**ASSIGNED TASK**
Could you copy the records below exactly, leaving out any pictures?

**EXTRACTED INFORMATION**
*** Begin section ***

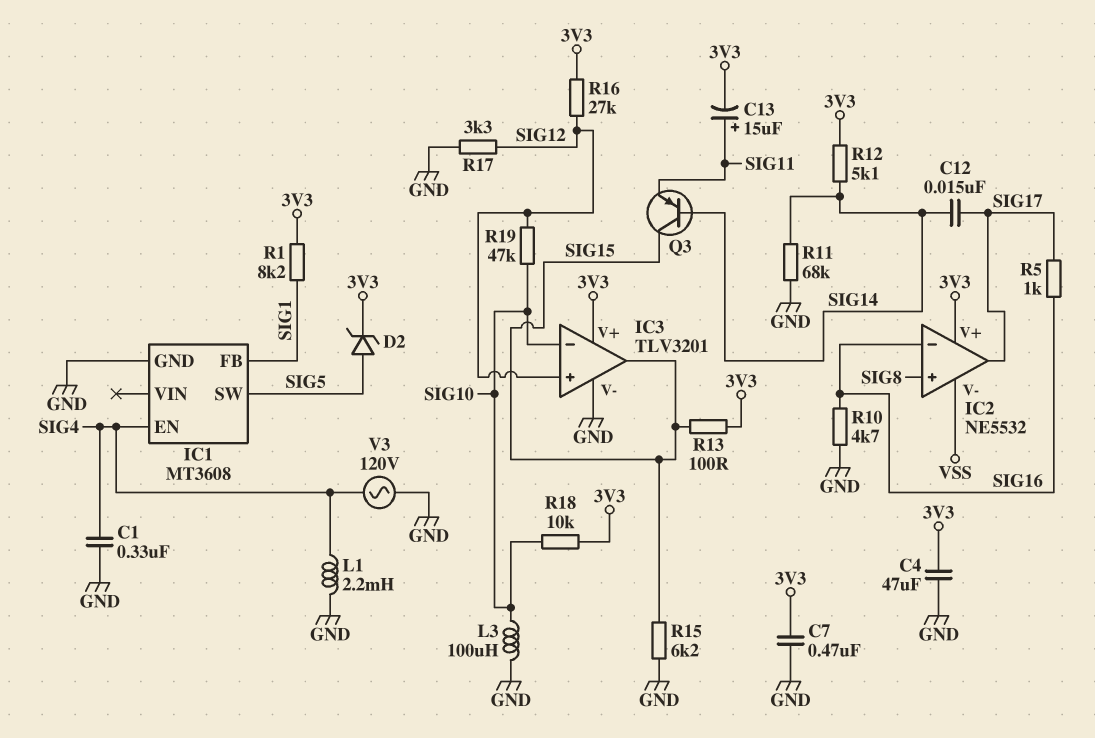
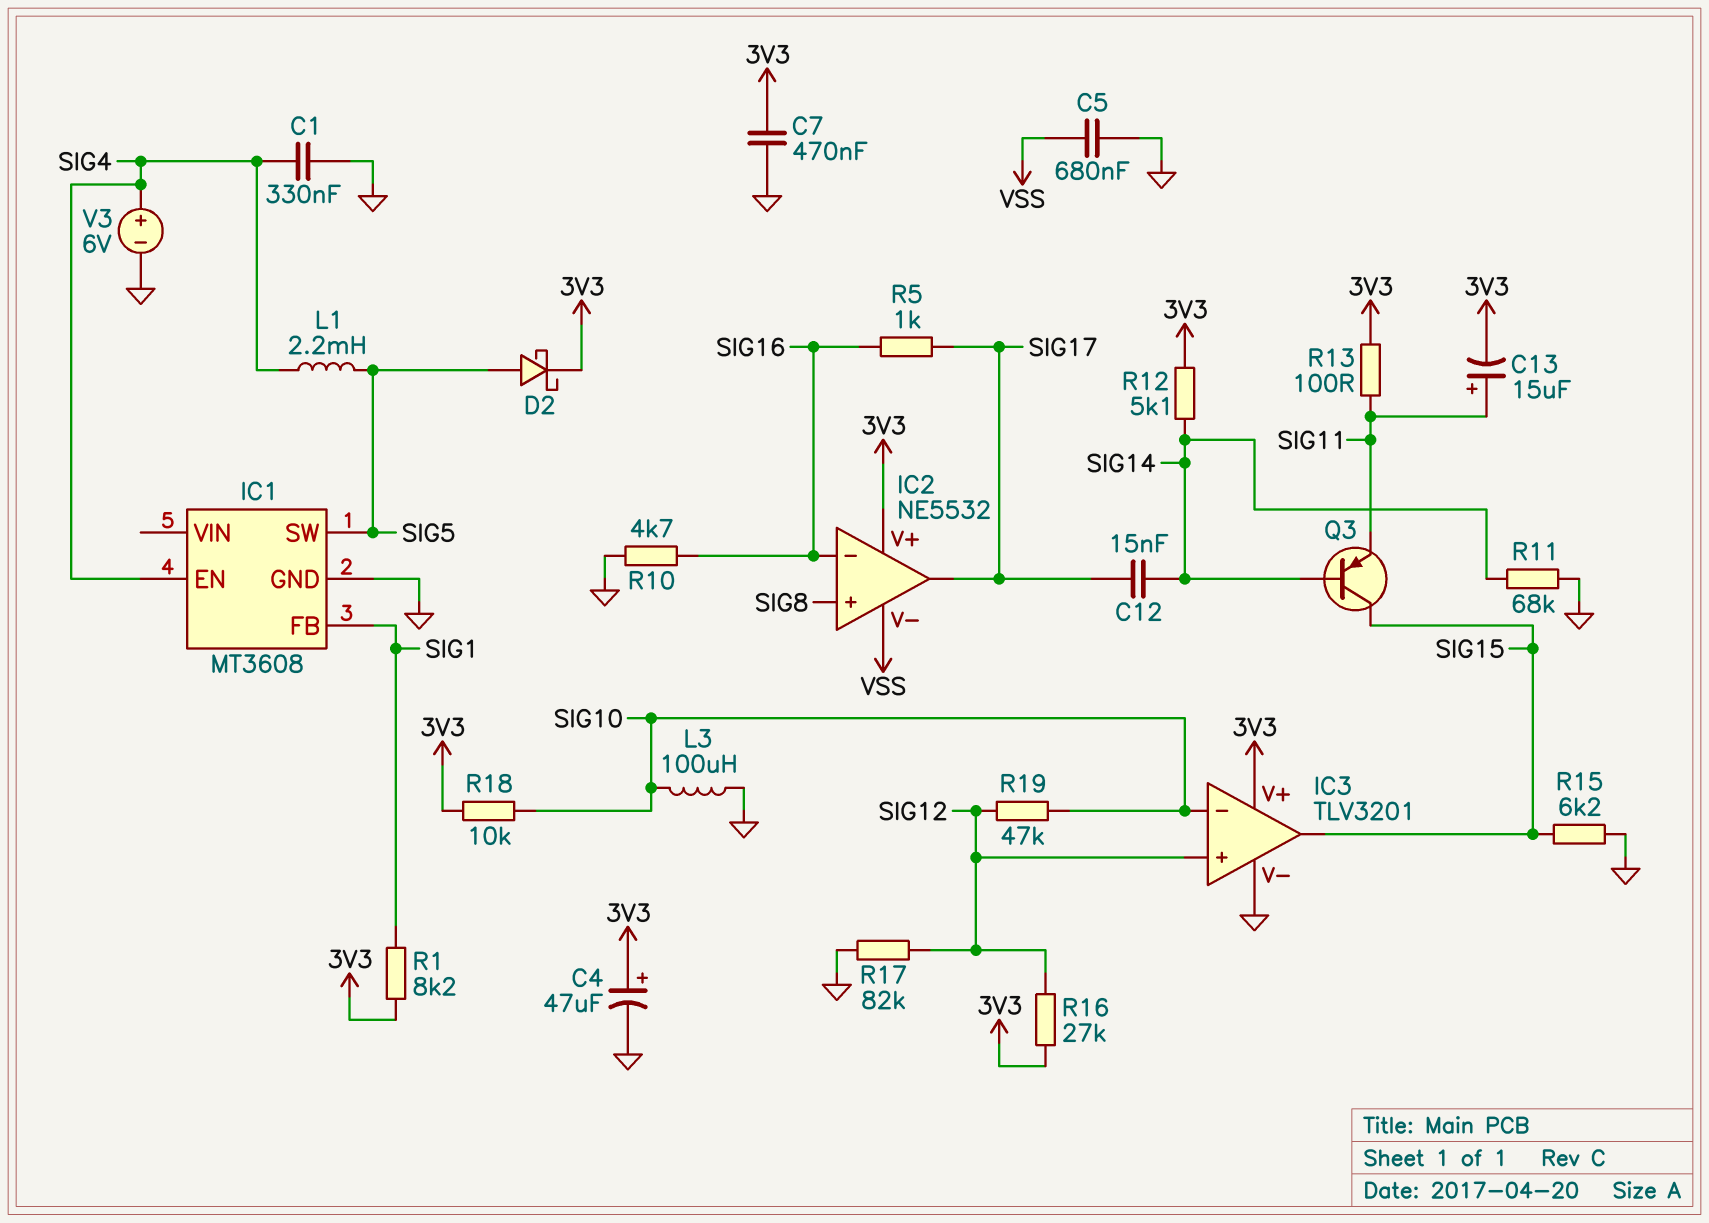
C4: 47uF (3V3, GND) -> 47uF (plus 3V3, minus GND)
C5: none -> 680nF (GND, VSS)
D2: zener (A SIG5, K 3V3) -> schottky (A SIG5, K 3V3)
L1: 2.2mH (GND, SIG4) -> 2.2mH (SIG4, SIG5)
R13: 100 (3V3, SIG15) -> 100 (3V3, SIG11)
R17: 3.3k (GND, SIG12) -> 82k (GND, SIG12)
V3: AC 120V (GND, SIG4) -> 6V (plus SIG4, minus GND)

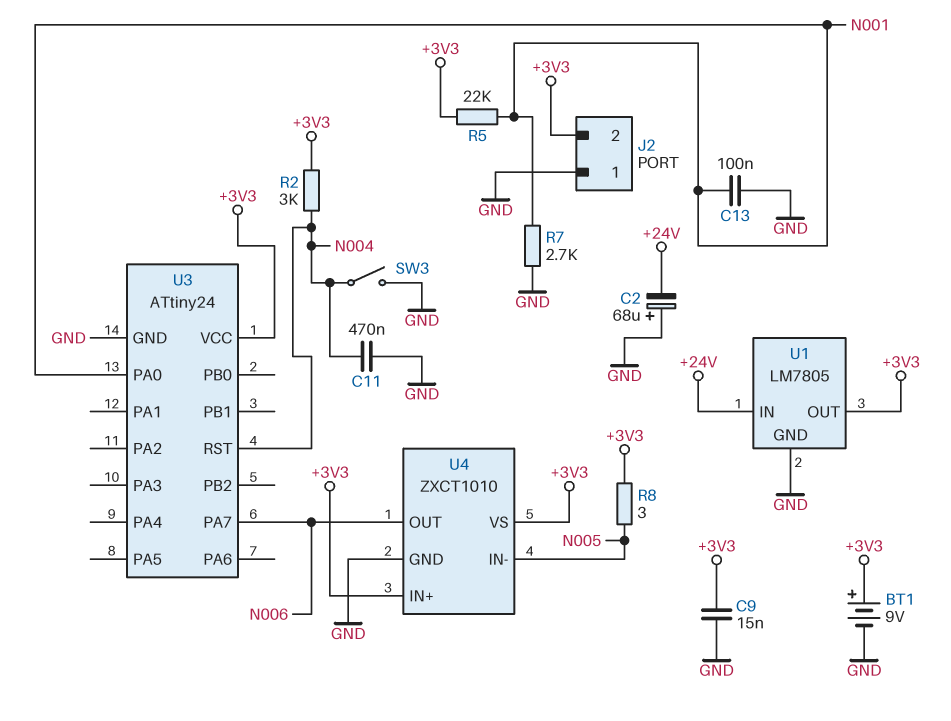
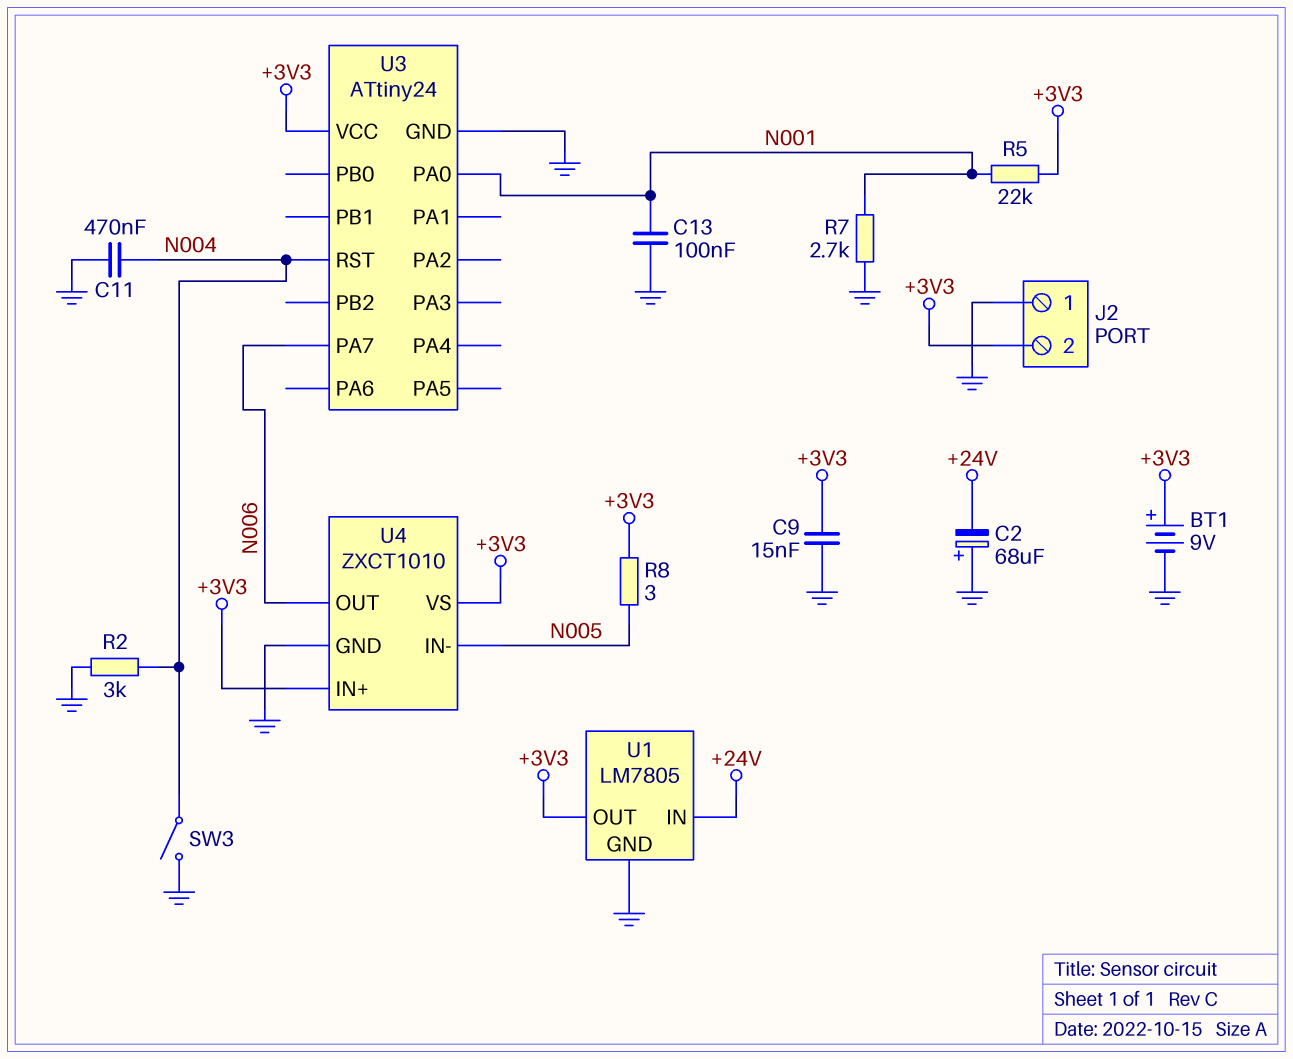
R2: 3k (+3V3, N004) -> 3k (GND, N004)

*** End section ***

**RESPONSE AREA**
C4: 47uF (3V3, GND) -> 47uF (plus 3V3, minus GND)
C5: none -> 680nF (GND, VSS)
D2: zener (A SIG5, K 3V3) -> schottky (A SIG5, K 3V3)
L1: 2.2mH (GND, SIG4) -> 2.2mH (SIG4, SIG5)
R13: 100 (3V3, SIG15) -> 100 (3V3, SIG11)
R17: 3.3k (GND, SIG12) -> 82k (GND, SIG12)
V3: AC 120V (GND, SIG4) -> 6V (plus SIG4, minus GND)

R2: 3k (+3V3, N004) -> 3k (GND, N004)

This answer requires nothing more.